» WHAT YOU WILL DO
A stretch of the entries below is to be set down exactly, running from the line with "insert: green jar" through the line with "replace: brown teapot", both included, and no other line.

____________

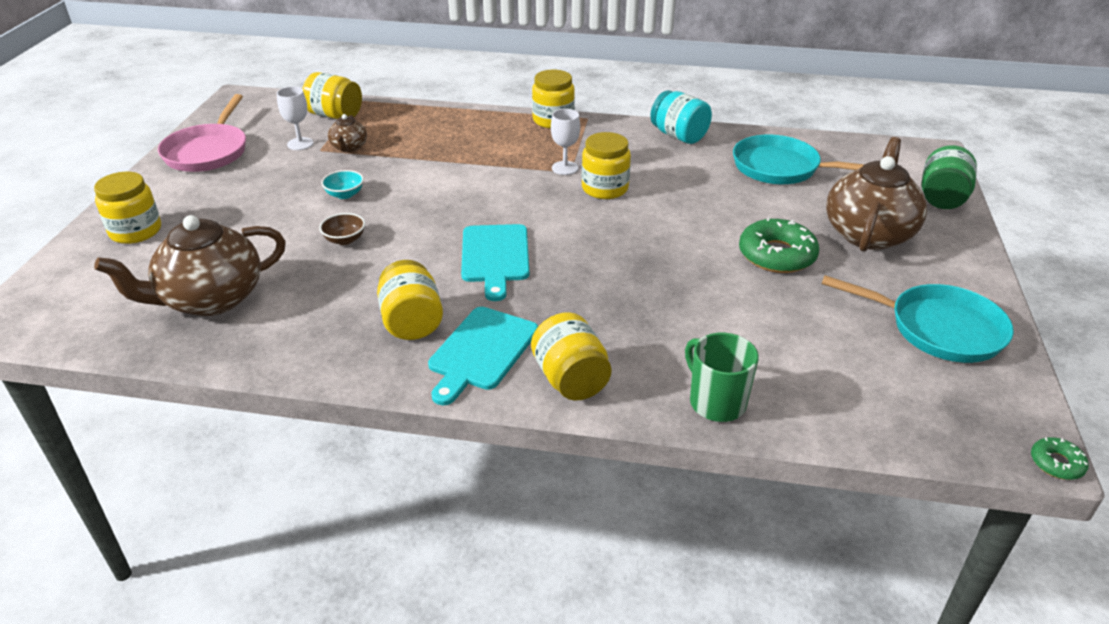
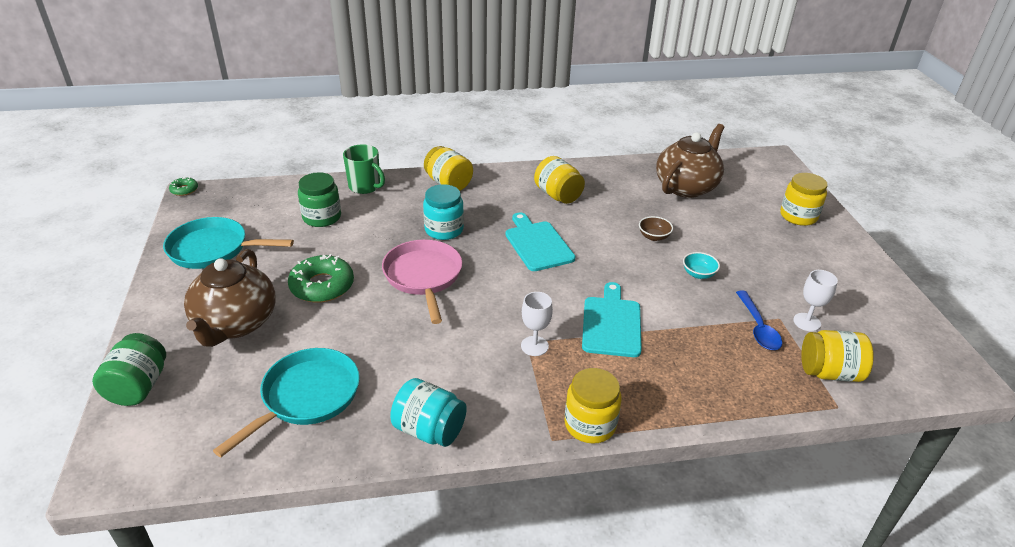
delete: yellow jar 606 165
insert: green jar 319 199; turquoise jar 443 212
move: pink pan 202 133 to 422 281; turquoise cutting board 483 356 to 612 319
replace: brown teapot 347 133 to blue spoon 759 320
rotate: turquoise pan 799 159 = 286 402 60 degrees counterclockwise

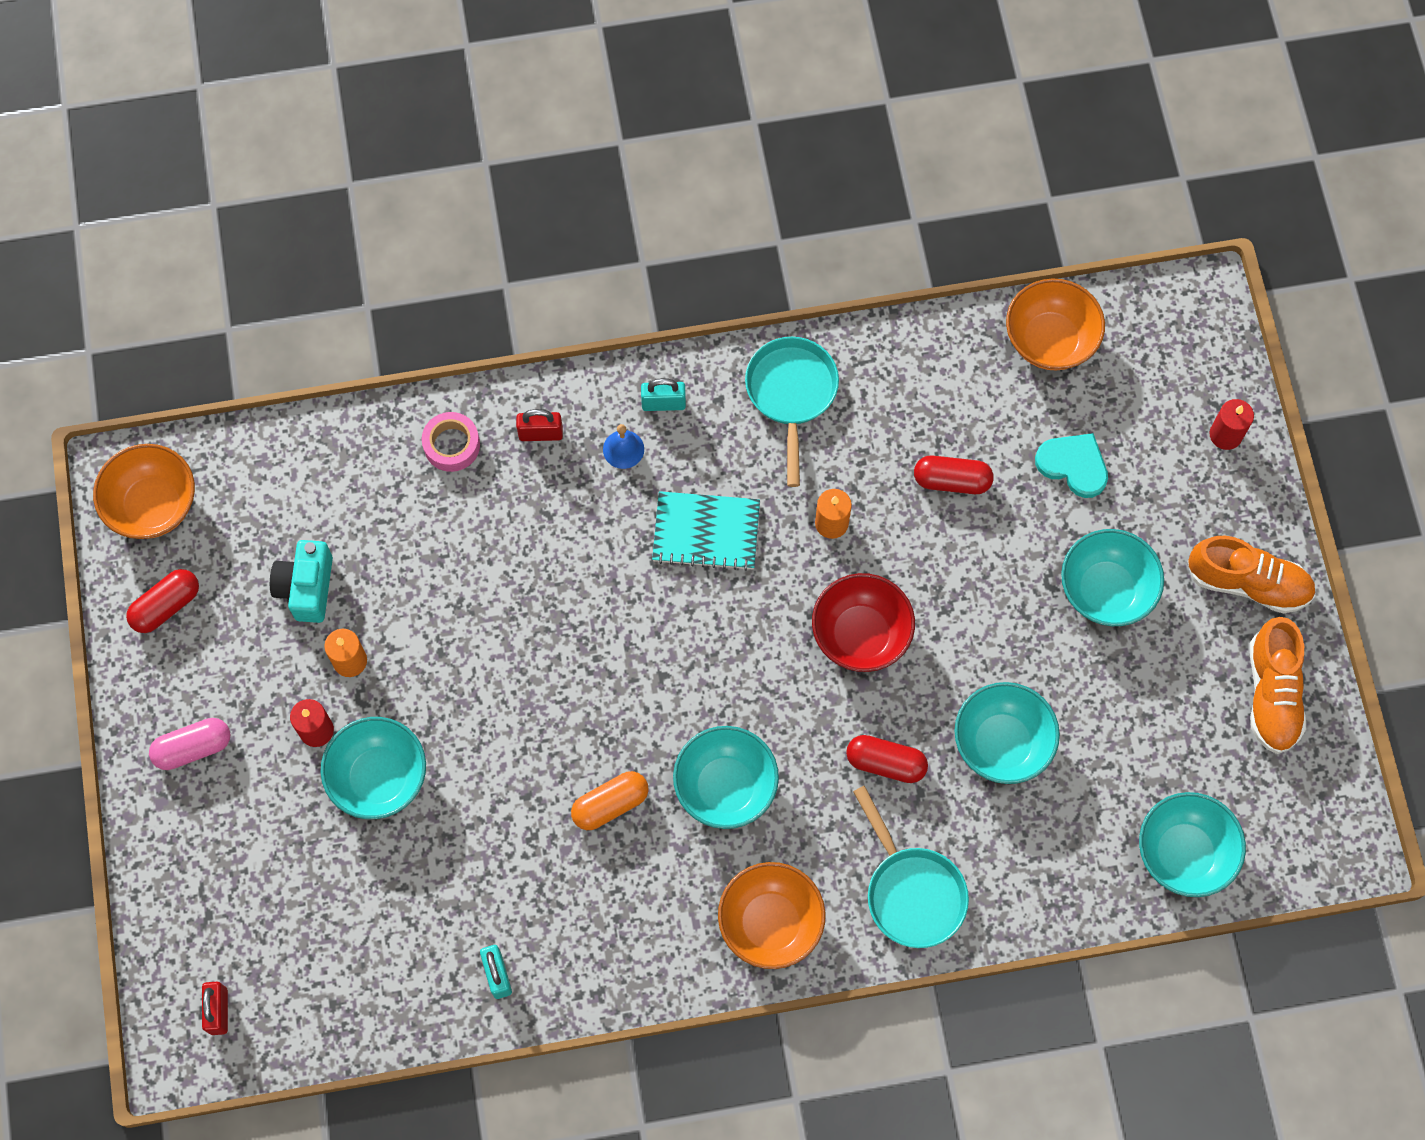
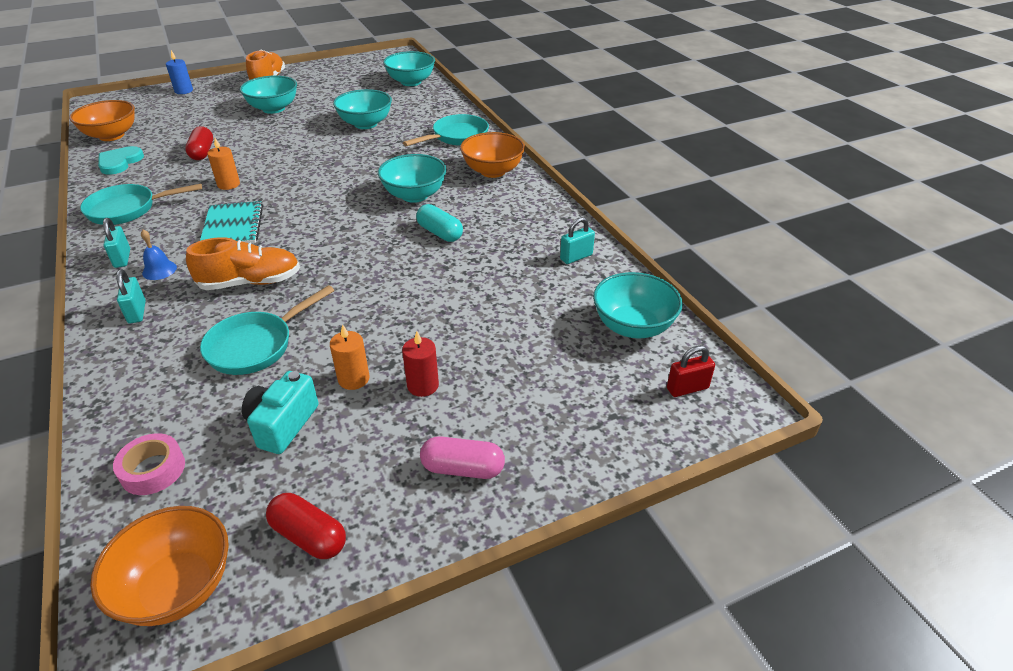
delete: red bowl 863 622; red capsule 887 759
insert: turquoise pan 267 330
move: pink tape 451 442 to 149 464; turquoise heart 1071 465 to 121 160; orange shoe 1278 685 to 243 263; turquoise bowl 373 768 to 638 305
recolor: red candle 1231 424 to blue candle 179 72; red padlock 539 425 to turquoise padlock 131 296; orange capsule 610 800 to turquoise capsule 439 223
rotate: turquoise camera 301 581 = 280 412 120 degrees clockwise; pink capsule 190 744 = 462 457 45 degrees counterclockwise

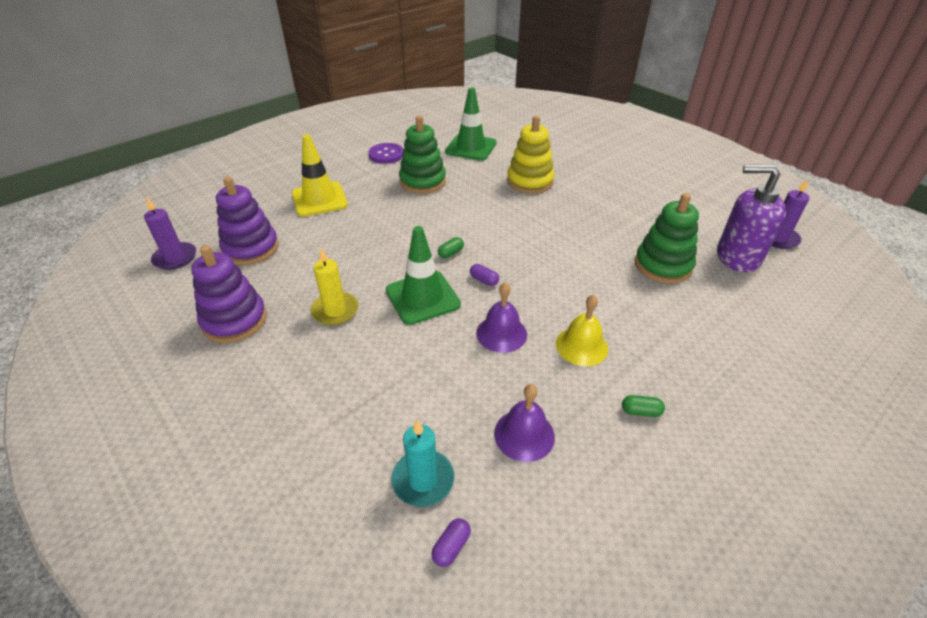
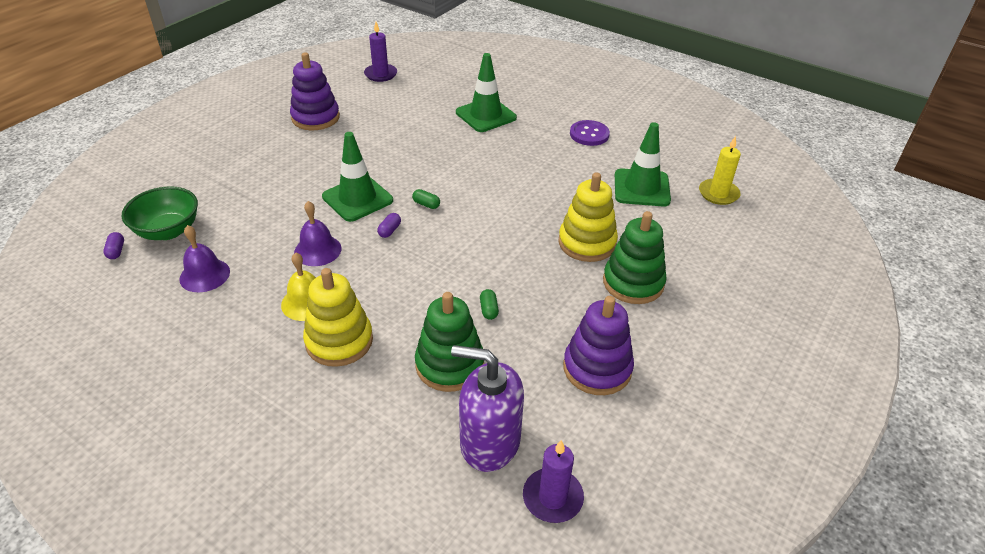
insert: yellow stacking toy 338 317
move: green stacking toy 422 155 to 635 257; purple stacking toy 247 221 to 598 345; yellow candle 334 286 to 720 170; green capsule 643 406 to 489 304
replace: turquoise candle 422 463 to green bowl 160 213
recolor: yellow traffic cone 320 175 to green traffic cone 486 92
rotate: purple soap dispenser 751 218 = 487 408 75 degrees counterclockwise; purple capsule 451 542 = 113 245 60 degrees clockwise

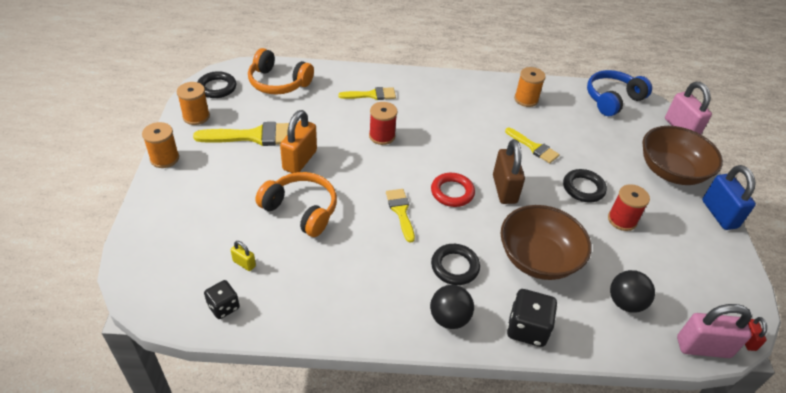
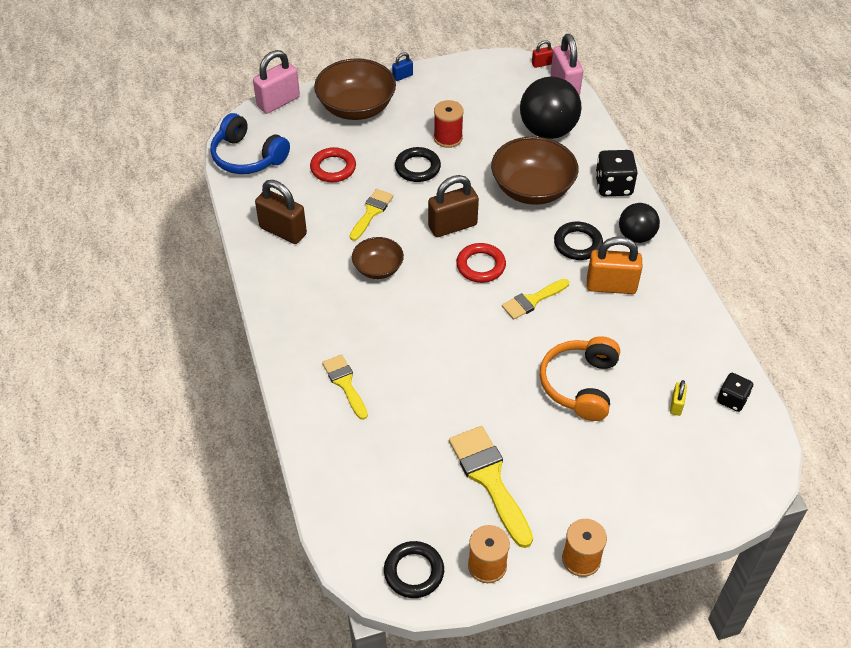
delete: orange headphones 281 71; red spool 383 123
insert: red ring 333 164; brown bowl 378 258
move: orange padlock 298 141 to 614 265
replace: orange spool 530 87 to brown padlock 281 212
resize: blue padlock 729 197 = 402 66 x0.48; black ball 632 291 = 551 107 x1.65

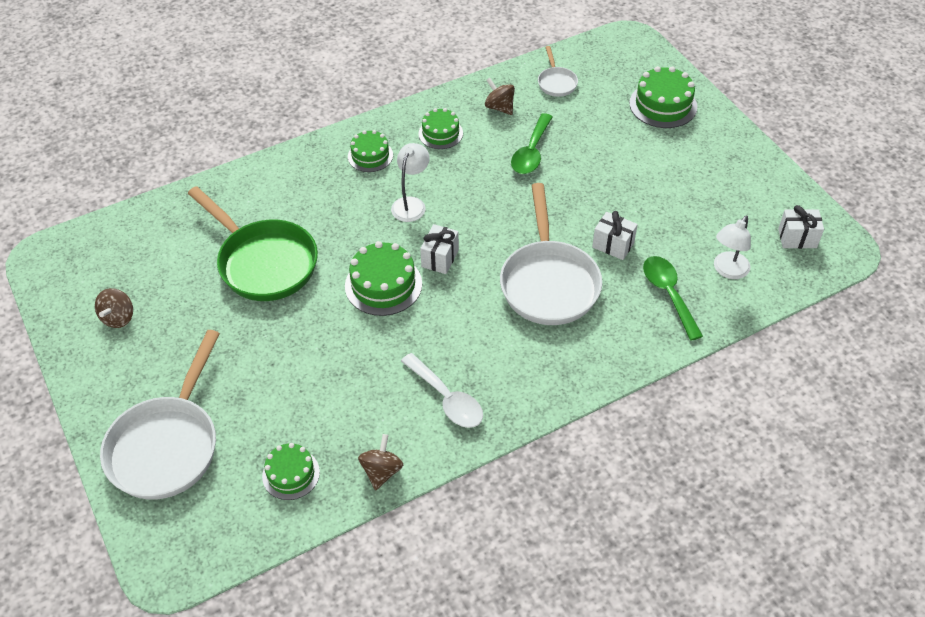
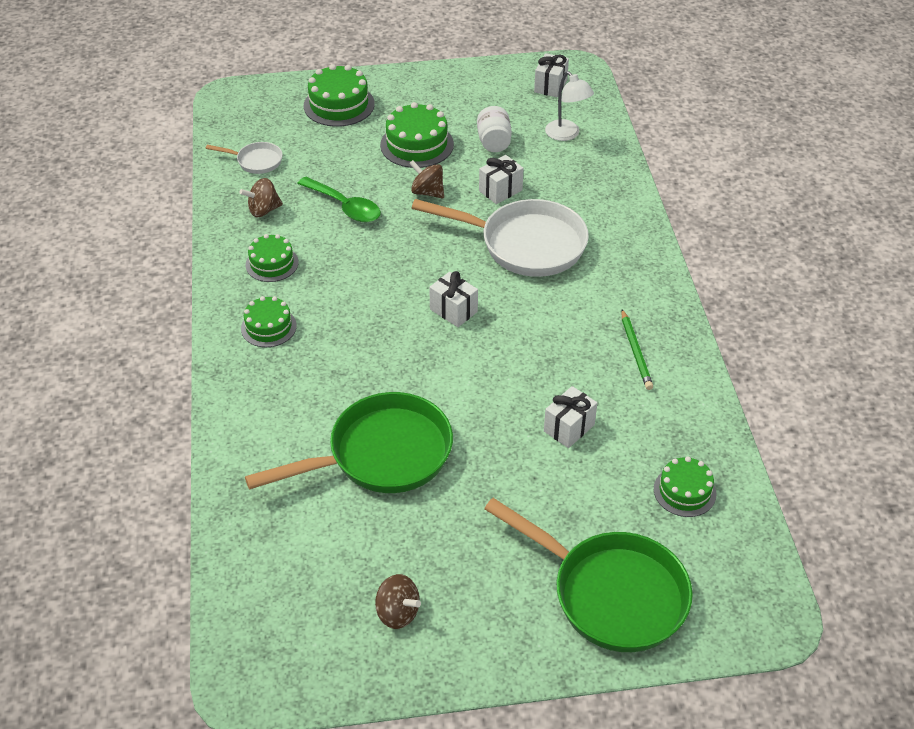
delete: white lamp 410 182; green spoon 673 298
insert: white jar 494 129; white gift 570 417
move: green cake 383 278 to 417 135; brown spinning top 380 462 to 426 179
replace: white spoon 442 390 to green pencil 637 349
recolor: white pan 160 415 to green pan 588 575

____________

» SOLUTION FOR THIS EXERCISE
insert: green jar 319 199; turquoise jar 443 212
move: pink pan 202 133 to 422 281; turquoise cutting board 483 356 to 612 319
replace: brown teapot 347 133 to blue spoon 759 320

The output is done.